(Edit difference data)
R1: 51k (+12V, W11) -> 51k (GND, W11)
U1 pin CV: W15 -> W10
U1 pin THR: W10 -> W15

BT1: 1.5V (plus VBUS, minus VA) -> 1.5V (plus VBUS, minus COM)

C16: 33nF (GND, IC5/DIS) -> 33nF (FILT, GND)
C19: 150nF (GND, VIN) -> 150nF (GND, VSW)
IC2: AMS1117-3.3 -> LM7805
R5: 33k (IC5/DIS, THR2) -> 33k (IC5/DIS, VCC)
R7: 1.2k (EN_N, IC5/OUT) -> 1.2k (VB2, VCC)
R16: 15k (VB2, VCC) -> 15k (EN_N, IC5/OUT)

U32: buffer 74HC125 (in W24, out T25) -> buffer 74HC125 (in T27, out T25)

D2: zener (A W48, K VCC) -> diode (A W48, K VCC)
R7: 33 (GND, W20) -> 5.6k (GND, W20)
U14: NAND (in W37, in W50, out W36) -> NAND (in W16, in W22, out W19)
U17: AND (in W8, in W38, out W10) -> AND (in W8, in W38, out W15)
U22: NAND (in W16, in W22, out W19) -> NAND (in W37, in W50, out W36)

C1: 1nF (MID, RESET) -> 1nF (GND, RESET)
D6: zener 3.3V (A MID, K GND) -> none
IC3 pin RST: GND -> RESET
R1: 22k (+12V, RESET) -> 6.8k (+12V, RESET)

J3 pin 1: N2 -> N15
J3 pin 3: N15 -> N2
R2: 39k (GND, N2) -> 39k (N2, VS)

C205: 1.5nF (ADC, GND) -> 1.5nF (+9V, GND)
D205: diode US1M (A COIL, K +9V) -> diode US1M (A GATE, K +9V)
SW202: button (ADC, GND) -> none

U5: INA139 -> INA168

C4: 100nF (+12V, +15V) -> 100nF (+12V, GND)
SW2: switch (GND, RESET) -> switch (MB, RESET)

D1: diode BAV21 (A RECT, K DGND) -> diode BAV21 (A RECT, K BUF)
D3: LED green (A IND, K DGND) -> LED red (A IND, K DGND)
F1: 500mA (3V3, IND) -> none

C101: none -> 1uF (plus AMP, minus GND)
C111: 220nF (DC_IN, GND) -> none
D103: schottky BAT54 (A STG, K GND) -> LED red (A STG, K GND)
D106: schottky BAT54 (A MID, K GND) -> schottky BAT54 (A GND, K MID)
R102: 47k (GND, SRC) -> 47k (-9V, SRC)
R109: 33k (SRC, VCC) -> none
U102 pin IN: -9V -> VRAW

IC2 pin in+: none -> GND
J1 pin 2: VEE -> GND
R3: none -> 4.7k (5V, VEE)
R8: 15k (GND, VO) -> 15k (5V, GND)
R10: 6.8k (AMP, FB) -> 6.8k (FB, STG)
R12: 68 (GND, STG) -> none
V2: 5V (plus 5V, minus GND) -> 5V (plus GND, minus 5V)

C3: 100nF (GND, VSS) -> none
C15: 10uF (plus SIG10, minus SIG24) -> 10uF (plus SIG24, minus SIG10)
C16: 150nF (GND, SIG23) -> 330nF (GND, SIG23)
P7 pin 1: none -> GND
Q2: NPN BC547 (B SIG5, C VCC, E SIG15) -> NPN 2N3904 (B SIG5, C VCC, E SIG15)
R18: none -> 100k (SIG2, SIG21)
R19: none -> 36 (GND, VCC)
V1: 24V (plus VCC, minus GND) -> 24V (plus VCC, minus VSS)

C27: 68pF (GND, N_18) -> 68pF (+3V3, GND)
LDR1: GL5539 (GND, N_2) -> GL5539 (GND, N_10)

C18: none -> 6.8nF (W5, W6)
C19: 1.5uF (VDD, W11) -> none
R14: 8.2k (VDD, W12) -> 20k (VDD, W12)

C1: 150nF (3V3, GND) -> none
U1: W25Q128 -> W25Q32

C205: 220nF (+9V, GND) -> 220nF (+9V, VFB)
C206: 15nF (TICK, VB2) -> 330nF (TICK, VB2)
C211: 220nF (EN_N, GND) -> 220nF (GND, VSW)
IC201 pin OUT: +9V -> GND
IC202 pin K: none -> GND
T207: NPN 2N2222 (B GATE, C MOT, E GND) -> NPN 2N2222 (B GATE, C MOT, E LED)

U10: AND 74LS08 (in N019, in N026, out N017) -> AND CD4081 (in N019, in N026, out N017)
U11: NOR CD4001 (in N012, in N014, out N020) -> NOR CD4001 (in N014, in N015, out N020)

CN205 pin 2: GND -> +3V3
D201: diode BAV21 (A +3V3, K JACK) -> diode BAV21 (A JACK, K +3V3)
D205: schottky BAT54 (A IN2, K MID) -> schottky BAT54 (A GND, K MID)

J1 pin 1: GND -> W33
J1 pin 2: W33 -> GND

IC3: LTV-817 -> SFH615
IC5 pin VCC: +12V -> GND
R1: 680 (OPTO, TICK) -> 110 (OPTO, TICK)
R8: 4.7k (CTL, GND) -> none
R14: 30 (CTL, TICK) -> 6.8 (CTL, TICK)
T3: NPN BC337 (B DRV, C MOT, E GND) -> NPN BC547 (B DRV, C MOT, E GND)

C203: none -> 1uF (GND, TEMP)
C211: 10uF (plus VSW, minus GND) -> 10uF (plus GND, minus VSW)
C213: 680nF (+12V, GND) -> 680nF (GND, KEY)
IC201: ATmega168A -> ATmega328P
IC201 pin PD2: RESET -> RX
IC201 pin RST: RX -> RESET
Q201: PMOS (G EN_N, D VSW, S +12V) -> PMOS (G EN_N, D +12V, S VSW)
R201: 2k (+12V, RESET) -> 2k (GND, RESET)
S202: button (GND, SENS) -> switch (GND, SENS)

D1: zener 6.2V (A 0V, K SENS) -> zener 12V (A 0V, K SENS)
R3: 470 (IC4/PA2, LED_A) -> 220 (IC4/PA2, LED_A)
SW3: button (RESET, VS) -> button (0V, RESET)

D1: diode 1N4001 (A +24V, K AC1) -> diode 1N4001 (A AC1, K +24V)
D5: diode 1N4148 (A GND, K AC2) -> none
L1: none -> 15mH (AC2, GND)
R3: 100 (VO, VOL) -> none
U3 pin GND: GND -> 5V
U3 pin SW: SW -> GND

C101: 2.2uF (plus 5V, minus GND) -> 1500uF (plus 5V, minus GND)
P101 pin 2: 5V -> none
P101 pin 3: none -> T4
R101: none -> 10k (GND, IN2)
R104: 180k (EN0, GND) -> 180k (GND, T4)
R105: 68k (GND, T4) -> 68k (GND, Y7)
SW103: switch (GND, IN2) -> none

_Exercise requirements_: Of the lines above, retype only those from the line containing "U32: buffer 74HC125" through the line containing "D6: zener 3.3V (A MID, K GND) -> none", including both, exactly.

_Written response_:
U32: buffer 74HC125 (in W24, out T25) -> buffer 74HC125 (in T27, out T25)

D2: zener (A W48, K VCC) -> diode (A W48, K VCC)
R7: 33 (GND, W20) -> 5.6k (GND, W20)
U14: NAND (in W37, in W50, out W36) -> NAND (in W16, in W22, out W19)
U17: AND (in W8, in W38, out W10) -> AND (in W8, in W38, out W15)
U22: NAND (in W16, in W22, out W19) -> NAND (in W37, in W50, out W36)

C1: 1nF (MID, RESET) -> 1nF (GND, RESET)
D6: zener 3.3V (A MID, K GND) -> none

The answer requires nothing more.